**Task goal**
Every line below from the one containing "LINE2 pin AO: GP26 -> GP10" through the one containing "SONAR pin TRIG: D4 -> D1" must be transcribed exactly. Omit all lines outside that stretch.

**Edit tracking data**
◆ ◆ ◆ ◆ ◆ ◆ ◆

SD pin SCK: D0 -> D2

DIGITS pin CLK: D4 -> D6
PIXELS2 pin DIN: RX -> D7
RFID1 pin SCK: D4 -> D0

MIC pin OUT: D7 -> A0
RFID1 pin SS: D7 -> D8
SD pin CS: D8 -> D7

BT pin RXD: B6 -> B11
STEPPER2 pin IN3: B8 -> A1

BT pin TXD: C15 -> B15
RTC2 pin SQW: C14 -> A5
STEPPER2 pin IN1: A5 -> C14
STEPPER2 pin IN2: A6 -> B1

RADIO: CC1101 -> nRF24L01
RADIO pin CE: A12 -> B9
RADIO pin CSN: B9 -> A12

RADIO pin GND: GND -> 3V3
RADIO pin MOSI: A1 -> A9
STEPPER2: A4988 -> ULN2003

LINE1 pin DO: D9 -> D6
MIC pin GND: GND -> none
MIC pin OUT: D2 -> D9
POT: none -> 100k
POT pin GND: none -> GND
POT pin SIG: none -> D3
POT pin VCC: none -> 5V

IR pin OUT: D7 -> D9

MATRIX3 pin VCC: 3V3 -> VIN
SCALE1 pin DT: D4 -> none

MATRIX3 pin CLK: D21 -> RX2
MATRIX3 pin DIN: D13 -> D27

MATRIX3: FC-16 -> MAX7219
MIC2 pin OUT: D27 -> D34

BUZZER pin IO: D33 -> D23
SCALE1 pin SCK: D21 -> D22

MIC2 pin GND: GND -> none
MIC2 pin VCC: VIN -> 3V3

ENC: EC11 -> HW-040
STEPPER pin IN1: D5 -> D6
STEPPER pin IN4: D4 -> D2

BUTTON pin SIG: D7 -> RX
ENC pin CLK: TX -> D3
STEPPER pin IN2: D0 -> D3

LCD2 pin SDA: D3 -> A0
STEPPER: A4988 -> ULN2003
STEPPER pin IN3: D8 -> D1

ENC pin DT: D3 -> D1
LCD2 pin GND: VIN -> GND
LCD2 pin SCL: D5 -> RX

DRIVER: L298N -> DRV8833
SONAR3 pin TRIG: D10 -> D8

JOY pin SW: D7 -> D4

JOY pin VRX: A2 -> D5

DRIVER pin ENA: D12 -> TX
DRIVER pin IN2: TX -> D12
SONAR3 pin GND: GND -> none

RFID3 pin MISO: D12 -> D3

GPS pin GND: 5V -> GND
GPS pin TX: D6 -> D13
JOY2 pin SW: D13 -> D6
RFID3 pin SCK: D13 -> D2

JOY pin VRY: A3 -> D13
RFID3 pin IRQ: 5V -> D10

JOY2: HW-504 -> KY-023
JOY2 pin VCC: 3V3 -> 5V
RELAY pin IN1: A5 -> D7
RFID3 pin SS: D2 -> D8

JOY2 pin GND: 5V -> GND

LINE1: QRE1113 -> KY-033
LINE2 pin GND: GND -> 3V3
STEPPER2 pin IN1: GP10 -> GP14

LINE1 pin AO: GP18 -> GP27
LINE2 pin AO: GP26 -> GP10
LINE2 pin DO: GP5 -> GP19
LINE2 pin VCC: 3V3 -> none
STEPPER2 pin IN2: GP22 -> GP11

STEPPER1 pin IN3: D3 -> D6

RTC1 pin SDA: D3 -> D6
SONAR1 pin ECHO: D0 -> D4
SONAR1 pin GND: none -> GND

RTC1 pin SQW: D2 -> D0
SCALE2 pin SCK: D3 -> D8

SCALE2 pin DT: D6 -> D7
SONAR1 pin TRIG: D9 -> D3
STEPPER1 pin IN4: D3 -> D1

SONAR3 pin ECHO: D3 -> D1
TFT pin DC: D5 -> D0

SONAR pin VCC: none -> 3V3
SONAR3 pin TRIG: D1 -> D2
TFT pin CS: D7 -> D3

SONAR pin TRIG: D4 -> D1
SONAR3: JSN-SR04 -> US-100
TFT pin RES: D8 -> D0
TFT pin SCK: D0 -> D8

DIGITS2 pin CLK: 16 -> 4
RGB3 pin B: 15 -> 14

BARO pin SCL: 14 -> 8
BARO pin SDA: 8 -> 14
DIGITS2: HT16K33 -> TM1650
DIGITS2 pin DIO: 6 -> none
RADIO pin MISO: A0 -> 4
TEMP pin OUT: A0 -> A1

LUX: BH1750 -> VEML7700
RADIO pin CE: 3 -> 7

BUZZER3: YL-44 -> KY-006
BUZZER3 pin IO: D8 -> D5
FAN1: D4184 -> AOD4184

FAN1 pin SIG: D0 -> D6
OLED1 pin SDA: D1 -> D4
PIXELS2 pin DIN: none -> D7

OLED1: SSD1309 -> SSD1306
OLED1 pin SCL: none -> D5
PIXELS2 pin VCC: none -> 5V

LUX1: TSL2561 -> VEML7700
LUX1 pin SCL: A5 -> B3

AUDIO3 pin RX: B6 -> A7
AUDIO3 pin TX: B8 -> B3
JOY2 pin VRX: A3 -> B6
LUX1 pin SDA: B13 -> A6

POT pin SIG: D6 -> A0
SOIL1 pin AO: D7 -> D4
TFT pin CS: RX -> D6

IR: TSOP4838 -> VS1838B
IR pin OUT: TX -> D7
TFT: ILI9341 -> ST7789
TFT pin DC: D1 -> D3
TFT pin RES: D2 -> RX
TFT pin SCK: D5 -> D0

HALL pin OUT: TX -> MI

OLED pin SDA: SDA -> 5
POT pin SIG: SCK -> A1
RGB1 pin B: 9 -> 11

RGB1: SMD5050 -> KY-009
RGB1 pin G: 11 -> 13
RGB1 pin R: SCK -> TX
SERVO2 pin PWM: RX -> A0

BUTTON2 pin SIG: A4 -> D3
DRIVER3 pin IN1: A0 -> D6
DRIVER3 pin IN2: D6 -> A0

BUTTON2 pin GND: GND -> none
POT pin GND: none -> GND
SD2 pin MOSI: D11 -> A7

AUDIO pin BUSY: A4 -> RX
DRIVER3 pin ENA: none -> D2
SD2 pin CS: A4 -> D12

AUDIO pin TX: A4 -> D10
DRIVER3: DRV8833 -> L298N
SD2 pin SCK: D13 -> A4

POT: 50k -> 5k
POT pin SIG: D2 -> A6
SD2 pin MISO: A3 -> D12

◆ ◆ ◆ ◆ ◆ ◆ ◆

**Output**
LINE2 pin AO: GP26 -> GP10
LINE2 pin DO: GP5 -> GP19
LINE2 pin VCC: 3V3 -> none
STEPPER2 pin IN2: GP22 -> GP11

STEPPER1 pin IN3: D3 -> D6

RTC1 pin SDA: D3 -> D6
SONAR1 pin ECHO: D0 -> D4
SONAR1 pin GND: none -> GND

RTC1 pin SQW: D2 -> D0
SCALE2 pin SCK: D3 -> D8

SCALE2 pin DT: D6 -> D7
SONAR1 pin TRIG: D9 -> D3
STEPPER1 pin IN4: D3 -> D1

SONAR3 pin ECHO: D3 -> D1
TFT pin DC: D5 -> D0

SONAR pin VCC: none -> 3V3
SONAR3 pin TRIG: D1 -> D2
TFT pin CS: D7 -> D3

SONAR pin TRIG: D4 -> D1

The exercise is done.